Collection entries
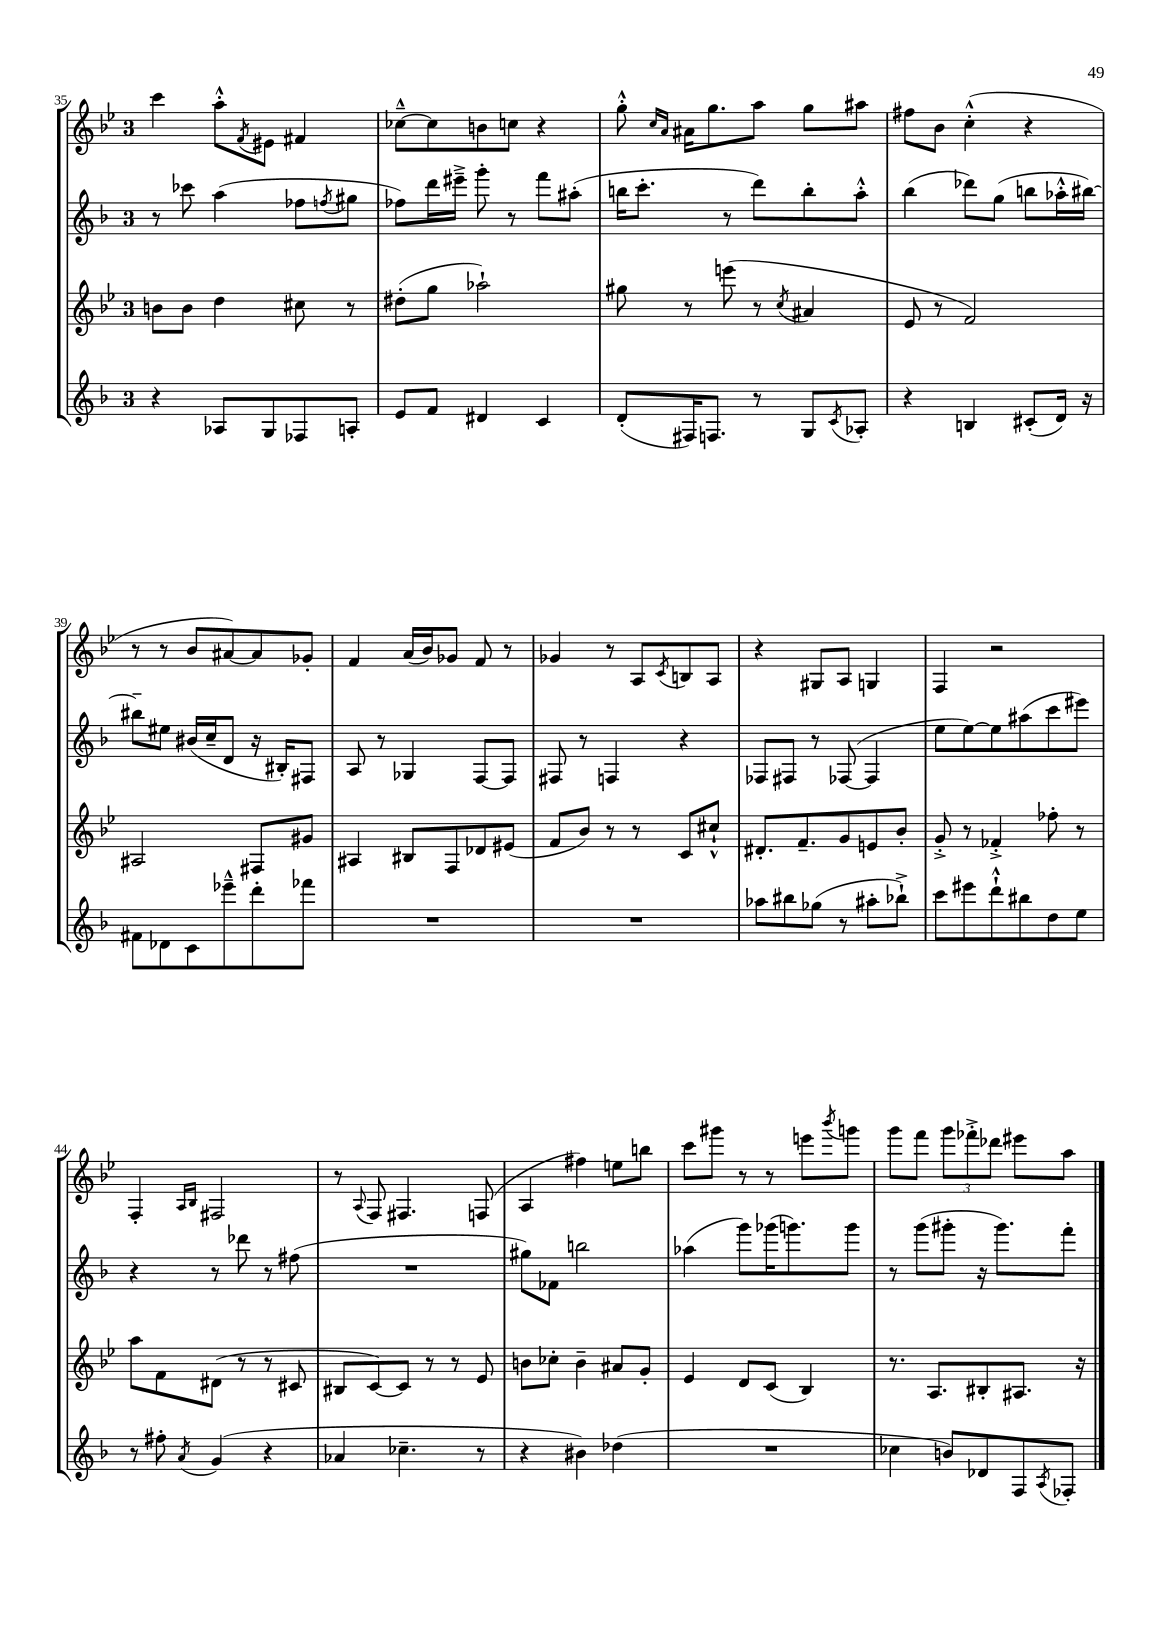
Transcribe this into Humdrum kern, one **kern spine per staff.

**kern	**kern	**kern	**kern
*part4	*part3	*part2	*part1
*staff4	*staff3	*staff2	*staff1
*clefG2	*clefG2	*clefG2	*clefG2
*k[b-]	*k[b-e-]	*k[b-]	*k[b-e-]
*M3/4	*M3/4	*M3/4	*M3/4
=35	=35	=35	=35
4r	8bn\L	8r	4ccc\
.	8b\J	8ccc-X\	.
8A-X/L	4dd\	(4aa\	8aa'^^\L
.	.	.	8qf/
8G/	.	.	8e#X\J
8F-X/	8cc#X\	8ff-X\L	4f#X/
.	.	8qffn/	.
8An'/J	8r	8gg#X\J	.
=36	=36	=36	=36
8e/L	(8dd#X'\L	8ff-X\L)	[8cc-X~^^\L
8f/J	8gg\J	16ddd\L	8cc-\]
.	.	16eee#X~^\JJ	.
4d#X/	2aa-X`\)	8ggg'\	8bn\
.	.	8r	8ccn\J
4c/	.	8fff\L	4r
.	.	(8aa#X'\J	.
=37	=37	=37	=37
(8d'/L	8gg#X\	16bbn\KL	8gg'^^\
.	.	8.ccc'\J	.
.	.	.	16qqcc/LL
.	.	.	16qqa/JJ
16F#X/K)	8r	.	16a#X\KL
8.Fn/J	.	.	8.gg\
.	(8eeen\	8r	.
8r	8r	8ddd\L)	8aa\J
.	8qcc/	.	.
8G/L	4a#X/	8bb'\	8gg\L
8qc/	.	.	.
8A-X'/J	.	8aa'^^\J	8aa#X\J
=38	=38	=38	=38
4r	8e-/	(4bb-\	8ff#X\L
.	8r	.	8b-\J
4Bn/	2f/)	8ddd-X\L)	(4cc'^^\
.	.	(8gg\J	.
(8c#X'/L	.	8bbn\L	4r
16d/Jk)	.	16aa-X'^^\L	.
16r	.	[16bb#X\JJ)	.
!!LO:LB:g=z
=39	=39	=39	=39
8f#X\L	2A#X/	8bb#X~\L]	8r
8d-X\	.	8ee#X\J	8r
8c\	.	(16b#X/LL	8b-/L
.	.	16cc~/J	.
8eee-X~^^\	.	8d/J	[8a#X/)
8ddd'\	8F#X/L	16r	8a#/]
.	.	16B#X'/KL)	.
8fff-X\J	8g#X/J	8F#X/J	8g-X'/J
=40	=40	=40	=40
2.r	4A#X/	8A/	4f/
.	.	8r	.
.	8B#X/L	4G-X/	(16a/LL
.	.	.	16b-/J)
.	8F/	.	8g-X/J
.	8d-X/	[8F/L	8f/
.	(8e#X/J	8F/J]	8r
=41	=41	=41	=41
2.r	8f/L	8F#X/	4g-X/
.	8b-/J)	8r	.
.	8r	4Fn/	8r
.	8r	.	8A/L
.	.	.	8qc/
.	8c/L	4r	8Bn/
.	8cc#X`^^/J	.	8A/J
=42	=42	=42	=42
8aa-X\L	8.d#X'/L	8F-X/L	4r
8bb#X\	.	8F#X/J	.
.	8.f~/	.	.
(8gg-X\J	.	8r	8G#X/L
8r	8g/	([8F-X/	8A/J
8aa#X'\L	8en/	4F-/]	4Gn/
8bb-X`^\J)	8b-'/J	.	.
=43	=43	=43	=43
8ccc\L	8g'^/	8ee\L	4F/
8eee#X\	8r	[8ee\)	.
8ddd`^^\	4f-X'^/	8ee\]	2r
8bb#X\	.	(8aa#X\	.
8dd\	8ff-X'\	8ccc\	.
8ee\J	8r	8eee#X\J)	.
!!LO:LB:g=z
=44	=44	=44	=44
8r	8aa\L	4r	4F'/
8ff#X'\	8f\	.	.
.	.	.	16qqA/LL
8qa/	.	.	16qqB-/JJ
(4g/	(8d#X\J	8r	2F#X/
.	8r	8ddd-X\	.
4r	8r	8r	.
.	8c#X/	(8ff#X\	.
=45	=45	=45	=45
4a-X/	8B#X/L	2.r	8r
.	.	.	8qqA/
.	[8c/)	.	8F/
4.cc-X~\	8c/J]	.	4.F#X/
.	8r	.	.
.	8r	.	.
8r	8e-/	.	(8Fn/
=46	=46	=46	=46
4r	8bn\L	8gg#X\L)	4A/
.	8cc-X'\J	8f-X\J	.
4b#X\)	4b~\	2bbn\	4ff#X\)
(4dd-X\	8a#X/L	.	8een\L
.	8g'/J	.	8bbn\J
=47	=47	=47	=47
2.r	4e-/	(4aa-X\	8ccc\L
.	.	.	8ggg#X\J
.	8d/L	8ggg\L)	8r
.	(8c/J	(16ggg-X\K	8r
.	.	8.gggn\)	.
.	4B-/)	.	8eeen\L
.	.	.	8qbbb-/
.	.	8ggg\J	8gggn\J
=48	=48	=48	=48
4cc-X\	8.r	8r	8ggg\L
.	.	(8ggg\L	8fff\J
.	8.A/L	.	.
8bn/L)	.	8ggg#X'\J	12ggg\L
.	.	.	12fff-X'^\
8d-X/	8B#X'/	16r	.
.	.	.	12ddd-X\J
.	.	8.ggg#\L)	.
8F/	8.A#X/J	.	8eee#X\L
8qA/	.	.	.
8F-X'/J	.	8fff'\J	8aa\J
.	16r	.	.
==	==	==	==
*-	*-	*-	*-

Written request
Pull out every line of the material that contains the string "kern", and copy each one in full.

Response for this exercise
Transcribe this into Humdrum kern, one **kern spine per staff.
**kern	**kern	**kern	**kern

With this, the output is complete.